Exact transcription, pictures omitted: begin at the top line of the records below and end with the line bearing "(721, 673) = (497, 413): red".

_Data_.
....
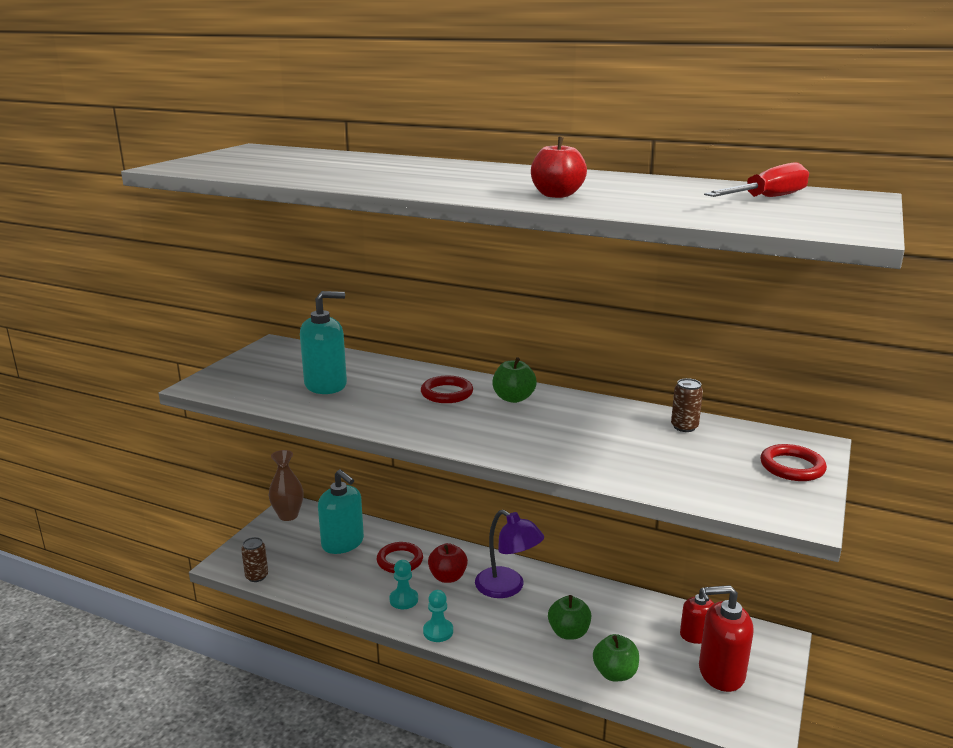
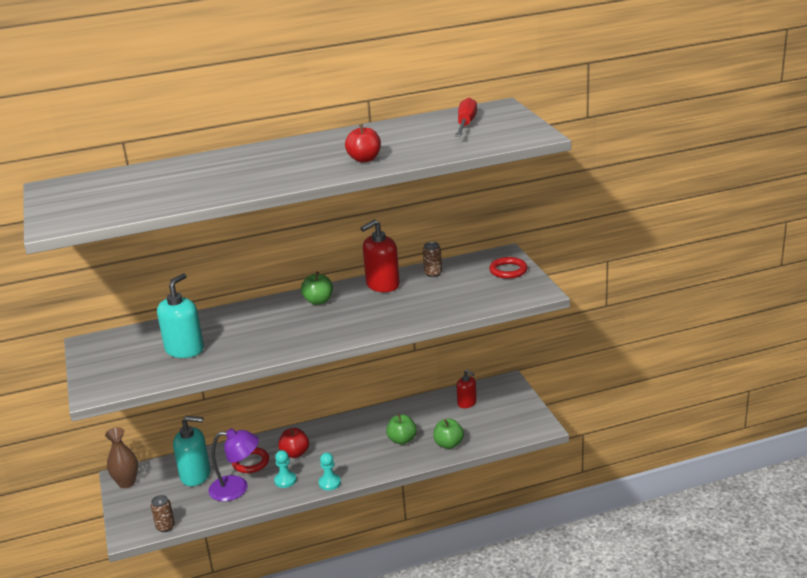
camera: 40 degrees left, 5 degrees up
(447, 393) = (273, 317): red ring -> none
(507, 588) = (339, 438): purple lamp -> purple lamp (237, 488)
(721, 673) = (497, 413): red soap dispenser -> red soap dispenser (382, 285)

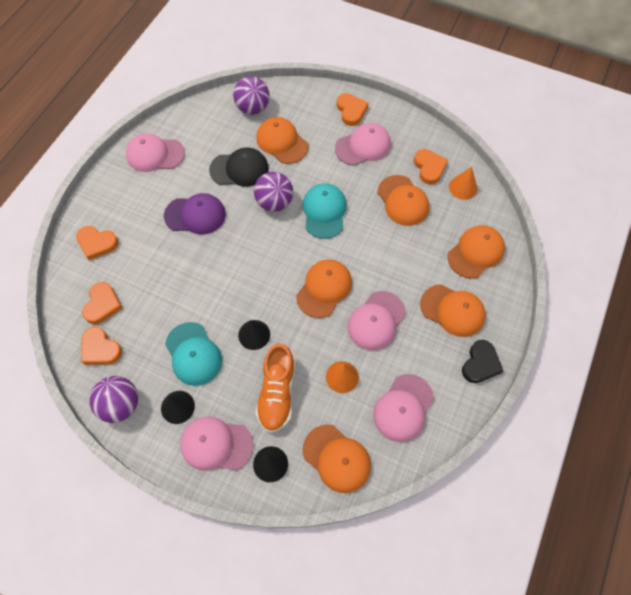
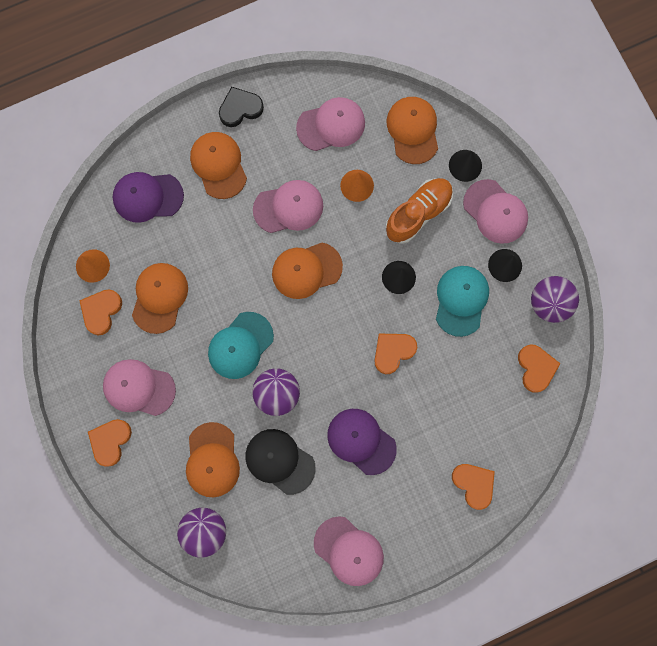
camera: 140 degrees left, 15 degrees up
(102, 305) = (508, 411): orange heart -> orange heart (393, 352)
(476, 252) = (147, 197): orange cap -> purple cap

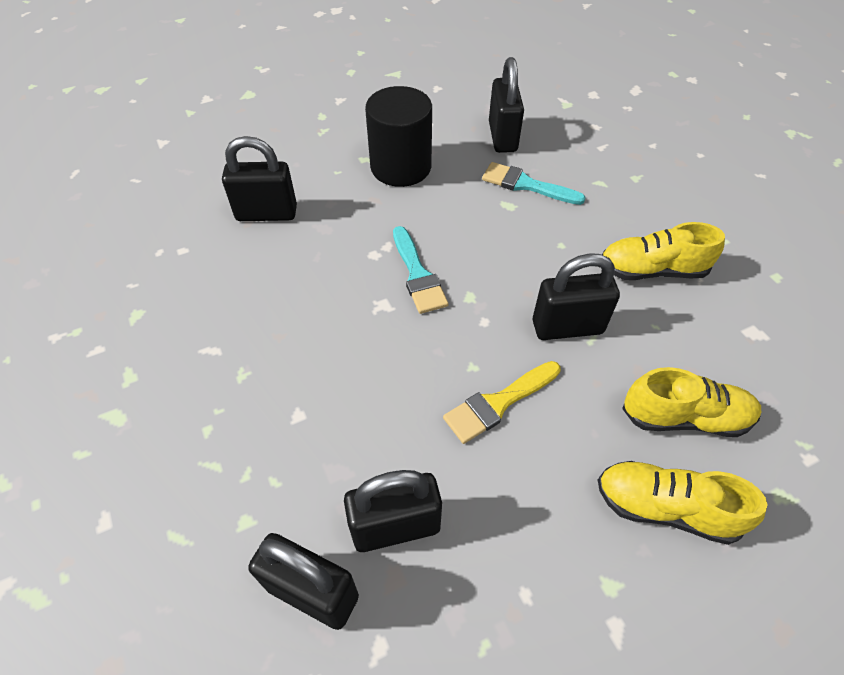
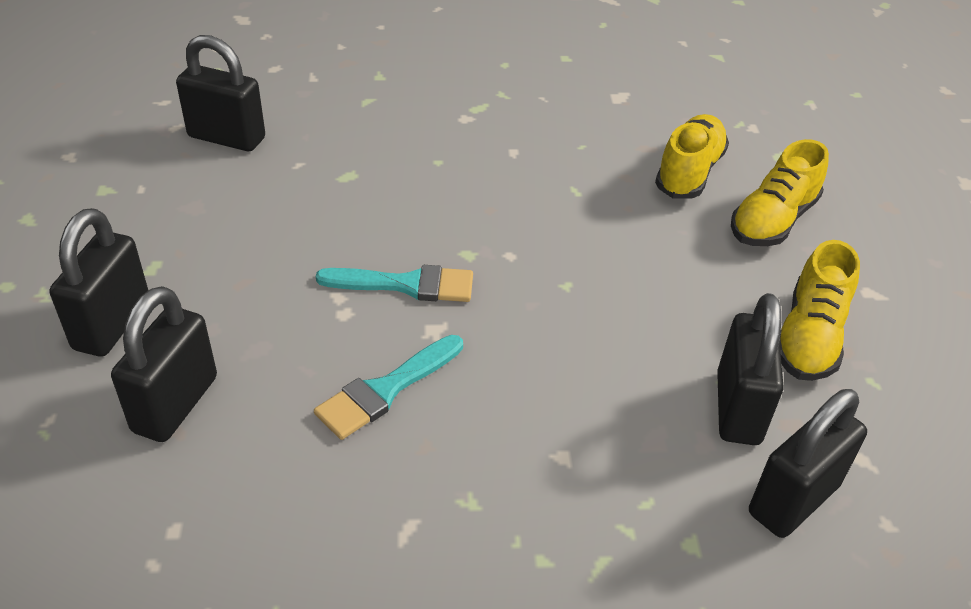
camera: 70 degrees left, 10 degrees down
(401, 167) = (201, 240): black cylinder -> none
(498, 403) = (622, 282): yellow brush -> none
(526, 185) = (326, 151): turquoise brush -> turquoise brush (386, 390)
(567, 327) = (552, 200): black padlock -> black padlock (112, 324)
(651, 270) = (513, 120): yellow shoe -> yellow shoe (809, 337)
....
_Response box_.
camera: 40 degrees left, 5 degrees up
(447, 393) = (273, 317): red ring -> none
(507, 588) = (339, 438): purple lamp -> purple lamp (237, 488)
(721, 673) = (497, 413): red soap dispenser -> red soap dispenser (382, 285)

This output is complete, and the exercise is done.